Problem details: From the first line to the last, set down the material exactly and drop every picture.

Given records:

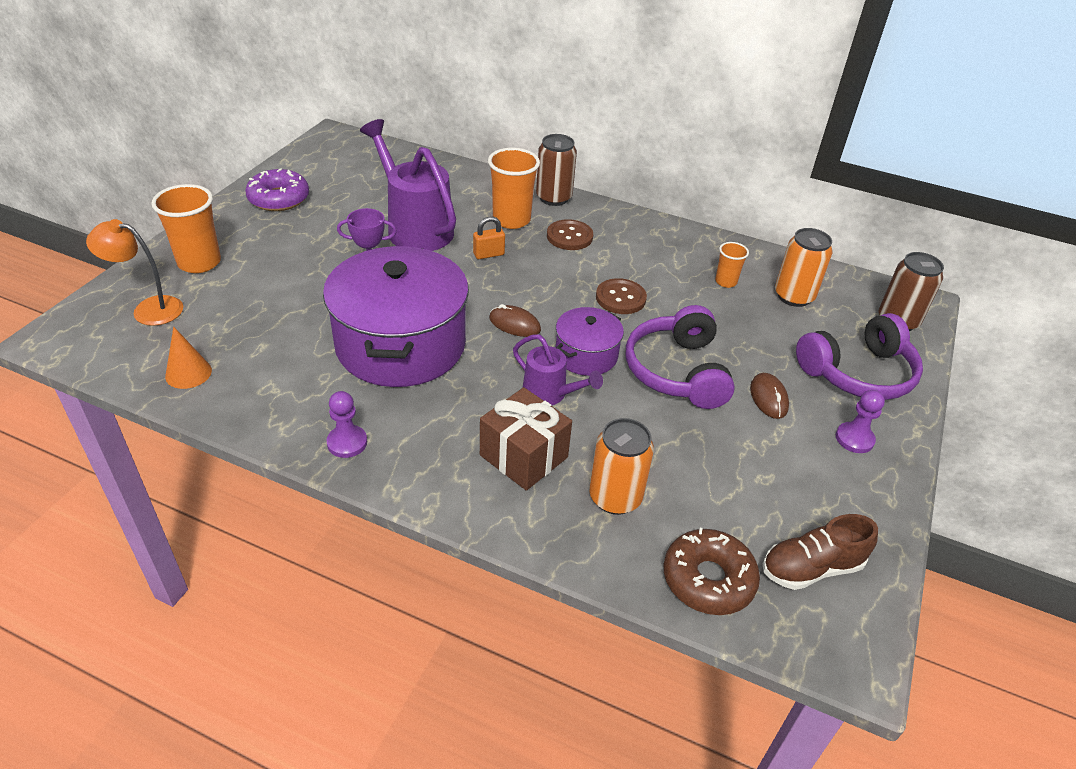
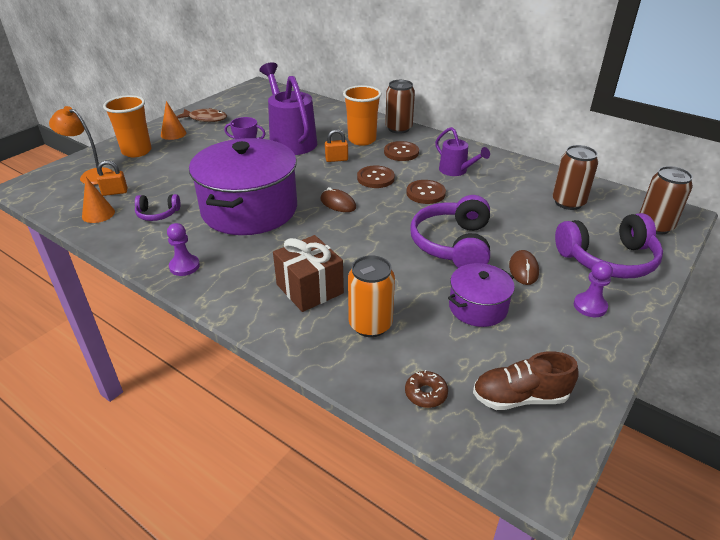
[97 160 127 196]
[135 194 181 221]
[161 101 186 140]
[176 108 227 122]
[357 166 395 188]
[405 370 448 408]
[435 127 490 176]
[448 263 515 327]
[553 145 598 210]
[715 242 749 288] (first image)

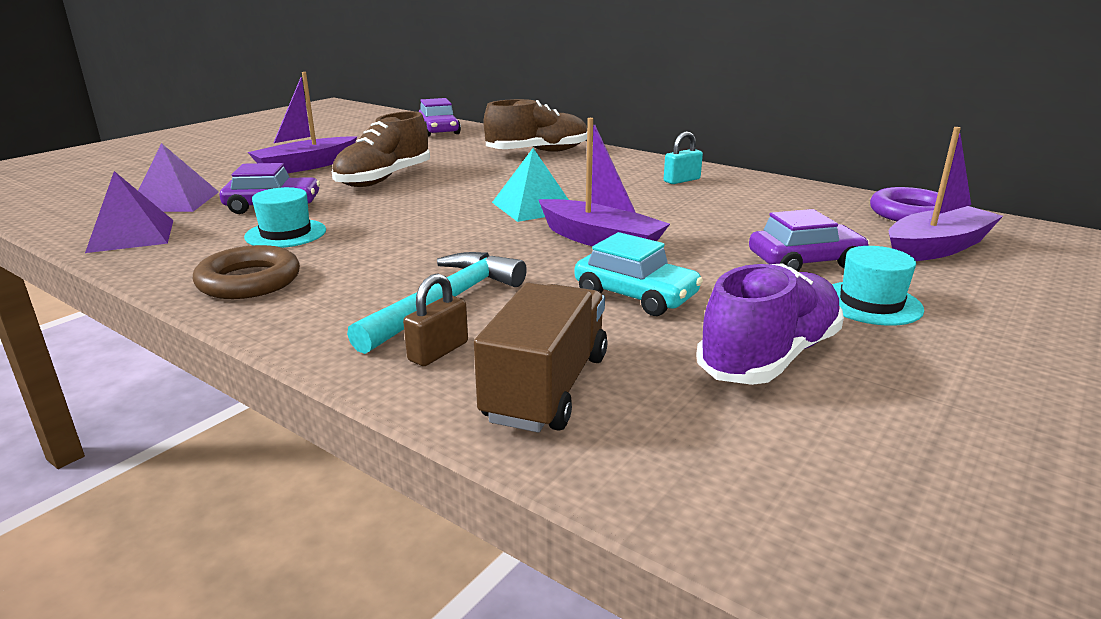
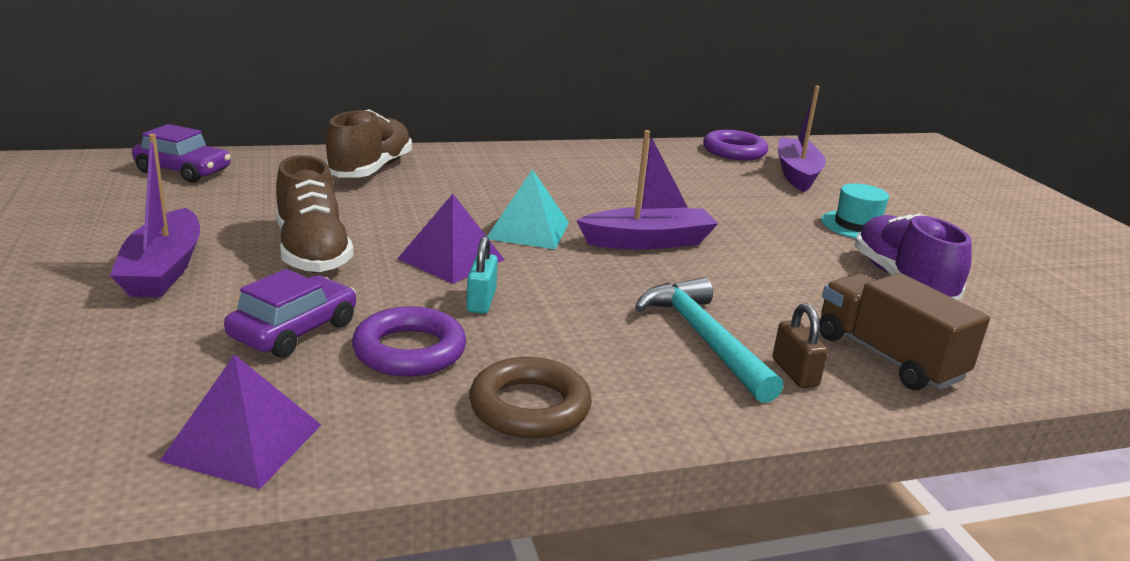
[352 306 466 377]
[397 194 505 284]
[467 236 498 314]
[574 232 703 316] (first image)
[749 209 870 271] (first image)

Result for this exercise:
[97 160 127 196]
[135 194 181 221]
[161 101 186 140]
[176 108 227 122]
[357 166 395 188]
[405 370 448 408]
[435 127 490 176]
[448 263 515 327]
[553 145 598 210]
[715 242 749 288] (first image)

[352 306 466 377]
[397 194 505 284]
[467 236 498 314]
[574 232 703 316] (first image)
[749 209 870 271] (first image)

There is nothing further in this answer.